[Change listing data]
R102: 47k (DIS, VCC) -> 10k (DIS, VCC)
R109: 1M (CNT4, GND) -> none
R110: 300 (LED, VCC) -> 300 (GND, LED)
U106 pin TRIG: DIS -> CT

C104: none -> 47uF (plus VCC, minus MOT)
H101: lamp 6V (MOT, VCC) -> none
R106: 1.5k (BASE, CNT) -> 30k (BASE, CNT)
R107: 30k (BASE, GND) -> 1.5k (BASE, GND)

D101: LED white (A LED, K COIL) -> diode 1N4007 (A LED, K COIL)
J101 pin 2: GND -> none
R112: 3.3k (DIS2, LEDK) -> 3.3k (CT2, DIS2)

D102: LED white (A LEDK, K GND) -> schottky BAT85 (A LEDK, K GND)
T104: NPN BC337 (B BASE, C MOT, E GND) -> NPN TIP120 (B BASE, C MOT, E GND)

▶ [Exercise]: Each of the entries above needs to be given again exactly.

▶ [Answer to this exercise]:
R102: 47k (DIS, VCC) -> 10k (DIS, VCC)
R109: 1M (CNT4, GND) -> none
R110: 300 (LED, VCC) -> 300 (GND, LED)
U106 pin TRIG: DIS -> CT

C104: none -> 47uF (plus VCC, minus MOT)
H101: lamp 6V (MOT, VCC) -> none
R106: 1.5k (BASE, CNT) -> 30k (BASE, CNT)
R107: 30k (BASE, GND) -> 1.5k (BASE, GND)

D101: LED white (A LED, K COIL) -> diode 1N4007 (A LED, K COIL)
J101 pin 2: GND -> none
R112: 3.3k (DIS2, LEDK) -> 3.3k (CT2, DIS2)

D102: LED white (A LEDK, K GND) -> schottky BAT85 (A LEDK, K GND)
T104: NPN BC337 (B BASE, C MOT, E GND) -> NPN TIP120 (B BASE, C MOT, E GND)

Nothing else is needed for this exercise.